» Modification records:
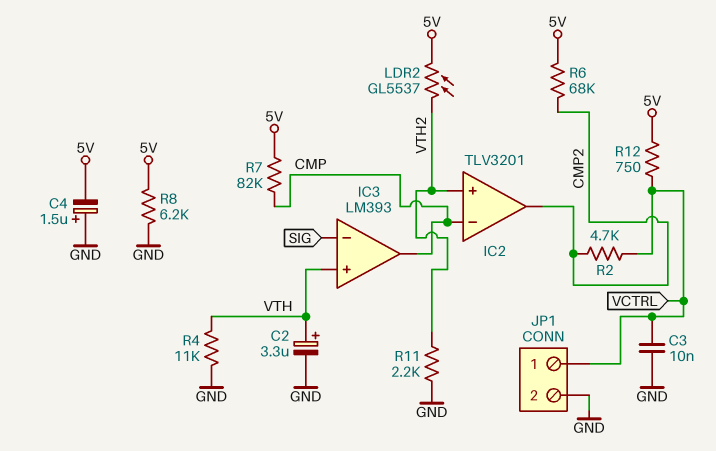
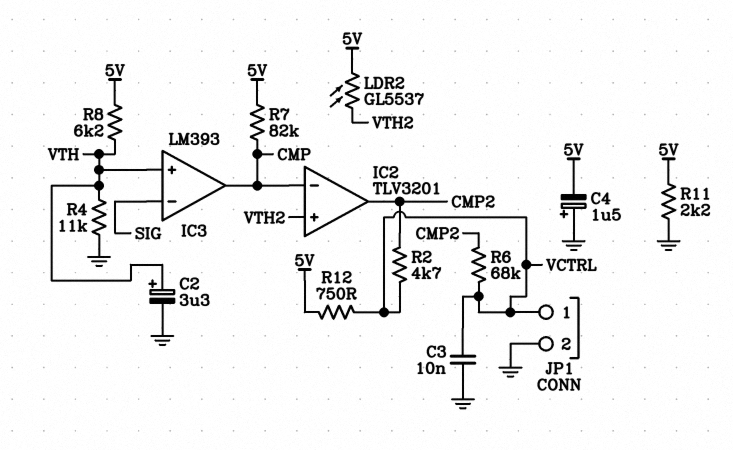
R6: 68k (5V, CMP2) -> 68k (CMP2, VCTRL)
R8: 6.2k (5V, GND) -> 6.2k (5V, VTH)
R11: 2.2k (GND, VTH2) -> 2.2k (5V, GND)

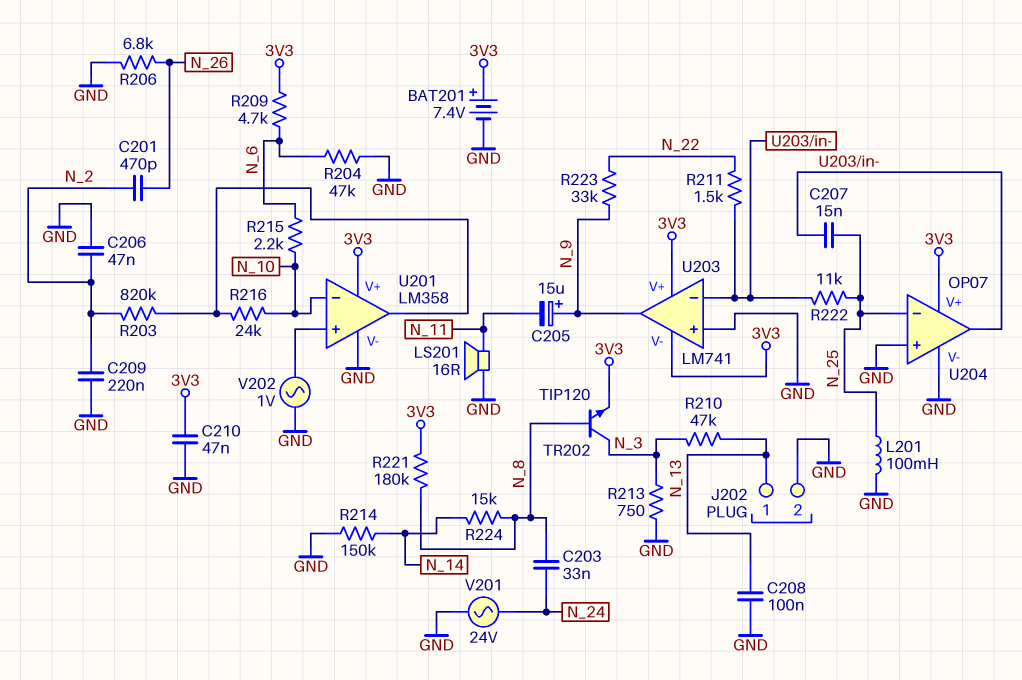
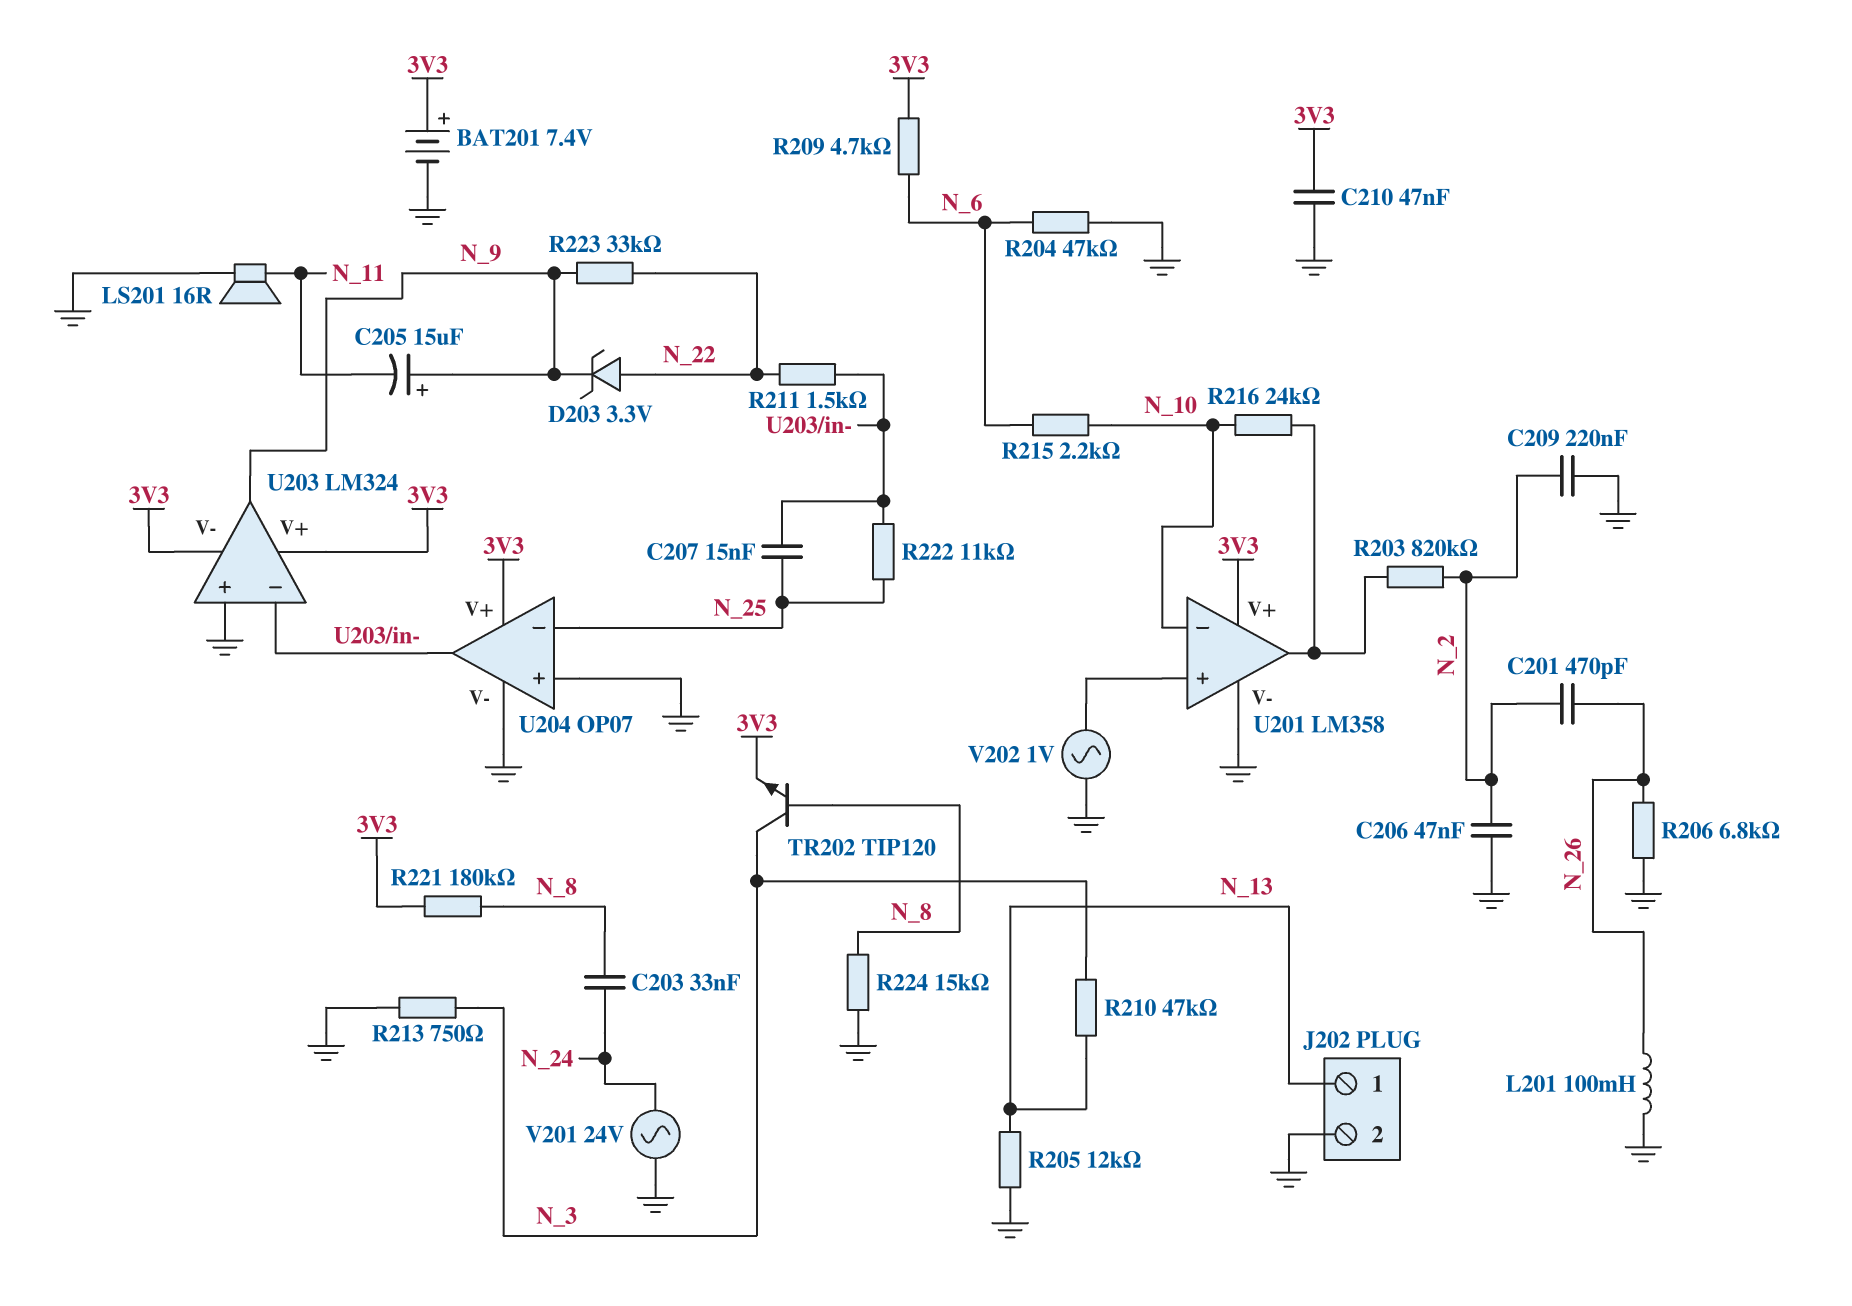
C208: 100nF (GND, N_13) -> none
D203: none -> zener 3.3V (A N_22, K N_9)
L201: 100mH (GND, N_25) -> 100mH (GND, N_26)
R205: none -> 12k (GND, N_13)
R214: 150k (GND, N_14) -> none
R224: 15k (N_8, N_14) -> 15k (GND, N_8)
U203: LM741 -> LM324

» Work required: Each line in the data that has the word "none" counts once; state how many such lines there are, without comment.

» Solved problem: 4